▶ TASK DIRECTIONS:
Report the lines of the data below that contain the string "cyan".

▶ RECORDS:
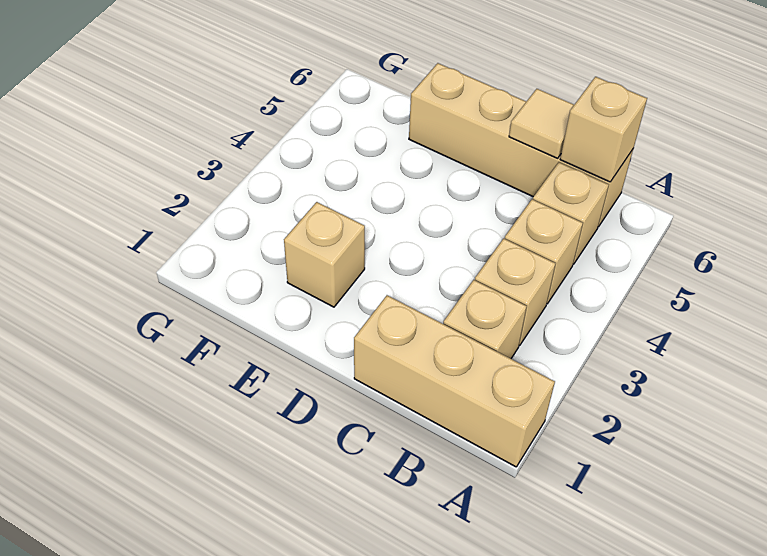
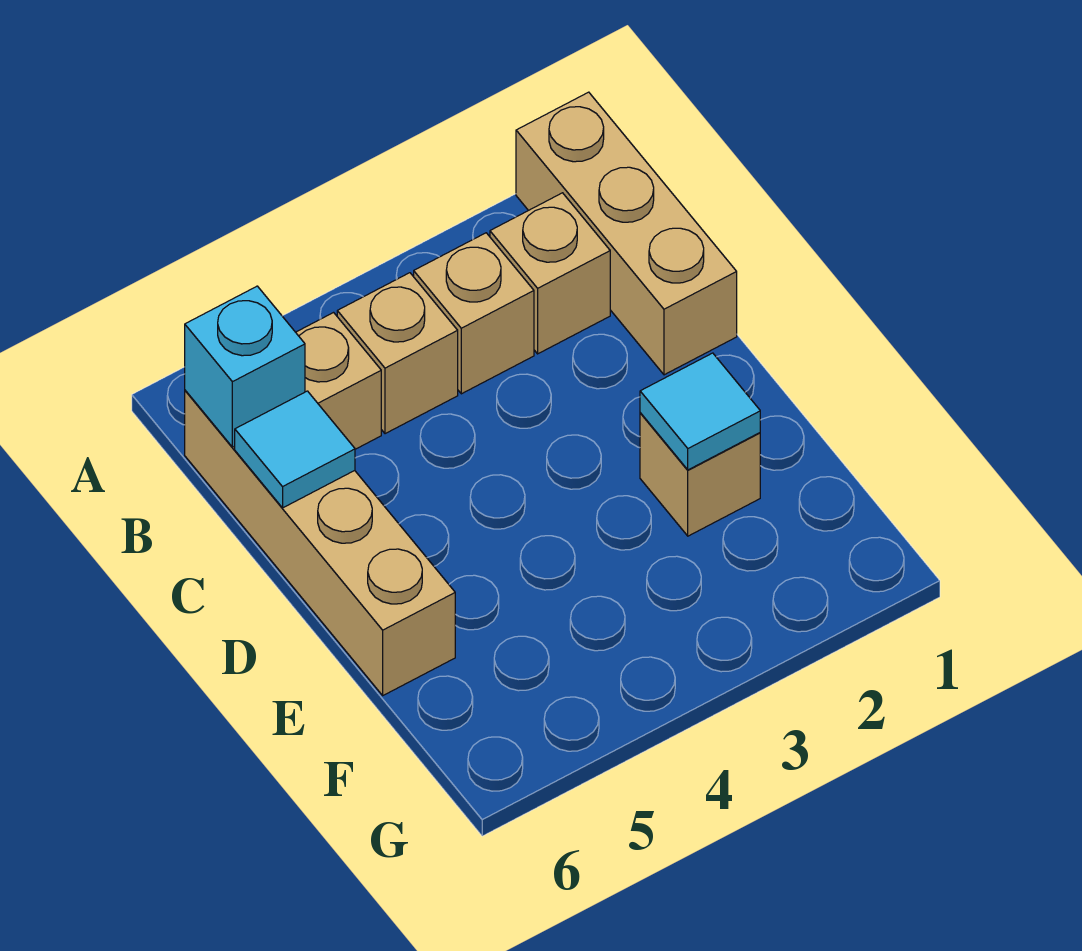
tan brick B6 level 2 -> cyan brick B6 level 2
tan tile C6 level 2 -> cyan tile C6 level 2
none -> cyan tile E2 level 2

* * *

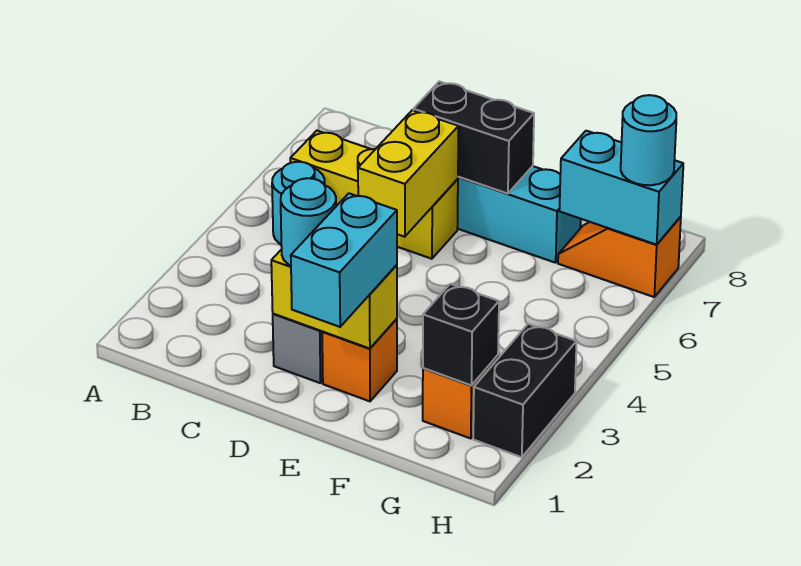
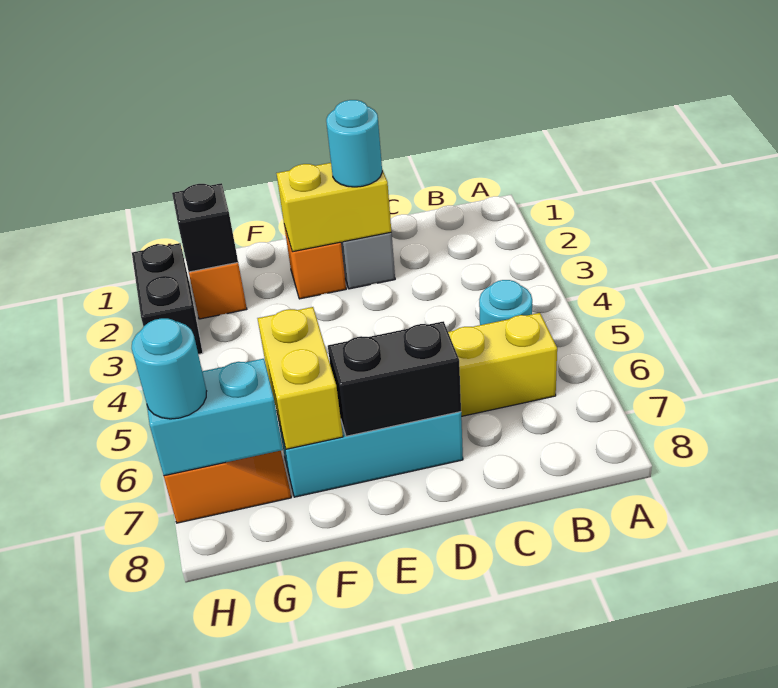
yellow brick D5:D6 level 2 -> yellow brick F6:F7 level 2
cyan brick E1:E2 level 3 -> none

▶ REPLY TO THE TASK:
tan brick B6 level 2 -> cyan brick B6 level 2
tan tile C6 level 2 -> cyan tile C6 level 2
none -> cyan tile E2 level 2
cyan brick E1:E2 level 3 -> none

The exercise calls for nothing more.